Task objective
Copy exactly, please, the line that has "blue pencil: 6 -> 5" in it along with every line after it to the end of the listing.

Given data
----------------------------------------

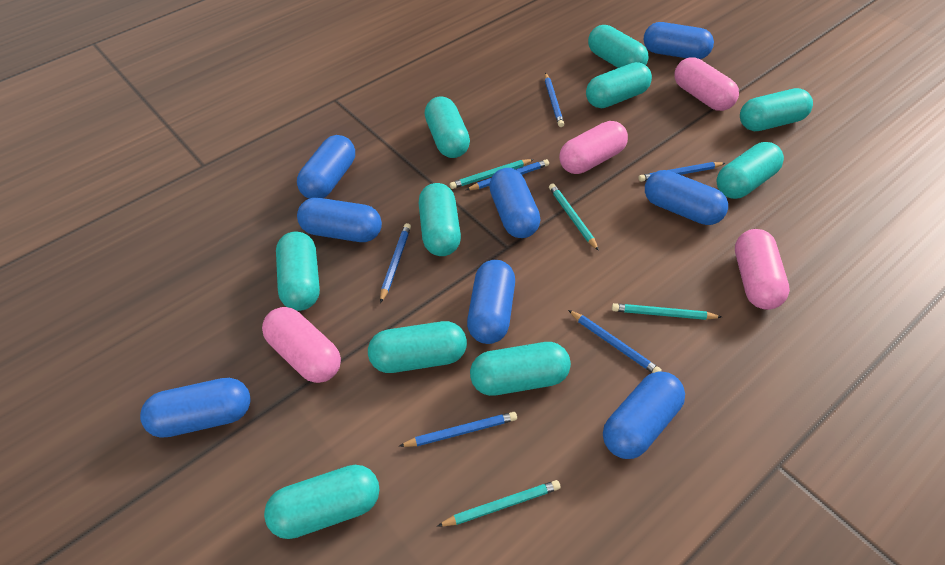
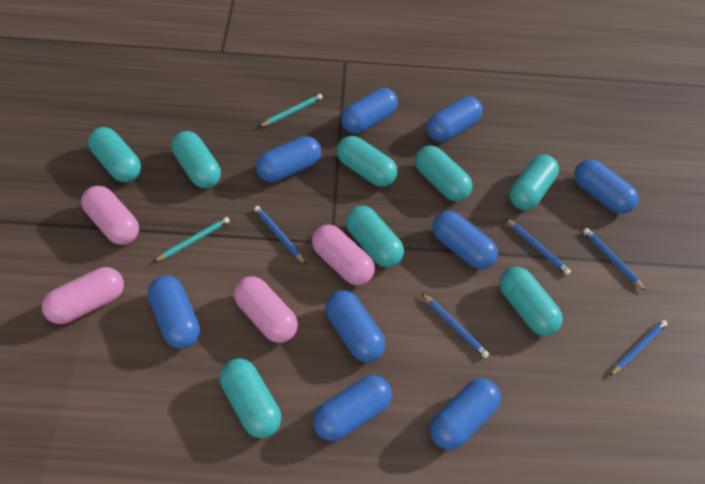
blue capsule: 8 -> 9
blue pencil: 6 -> 5
turquoise capsule: 10 -> 8
turquoise pencil: 4 -> 2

----------------------------------------

Problem solution
blue pencil: 6 -> 5
turquoise capsule: 10 -> 8
turquoise pencil: 4 -> 2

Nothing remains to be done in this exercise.